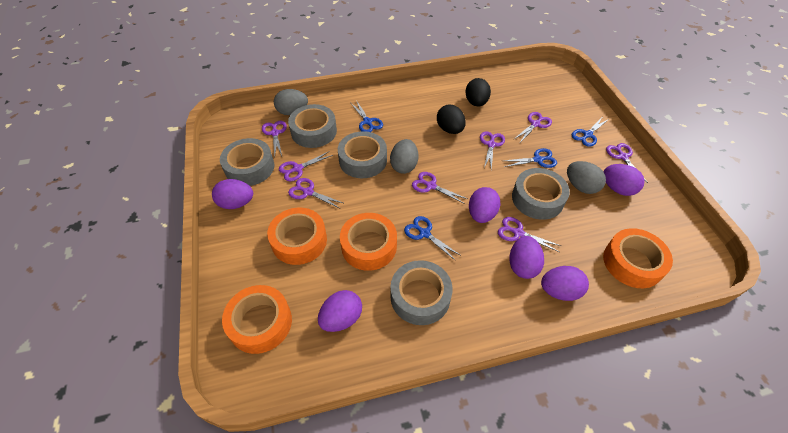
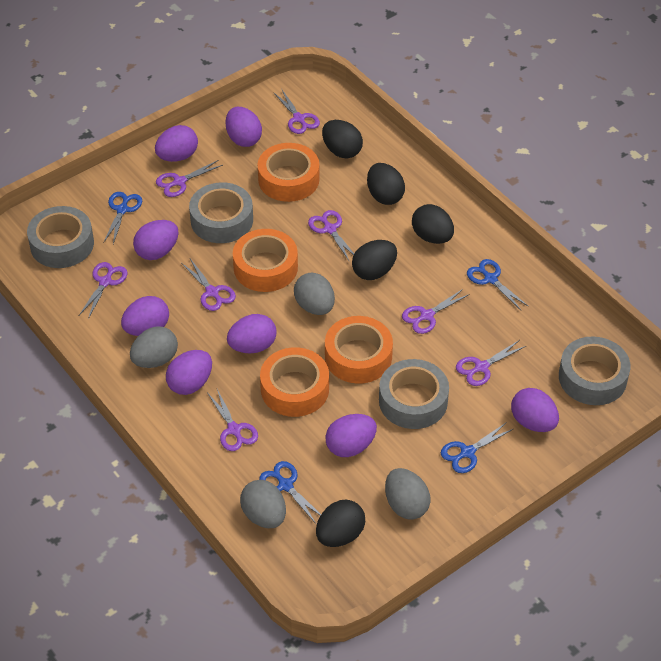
black egg: 2 -> 5
grey egg: 3 -> 4
grey tape: 5 -> 4
purple egg: 6 -> 8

——————————

# WHAT IS BEING ASKED
Once the pictures are dropped, repeat the data above exactly.

# OUTPUT BELOW
black egg: 2 -> 5
grey egg: 3 -> 4
grey tape: 5 -> 4
purple egg: 6 -> 8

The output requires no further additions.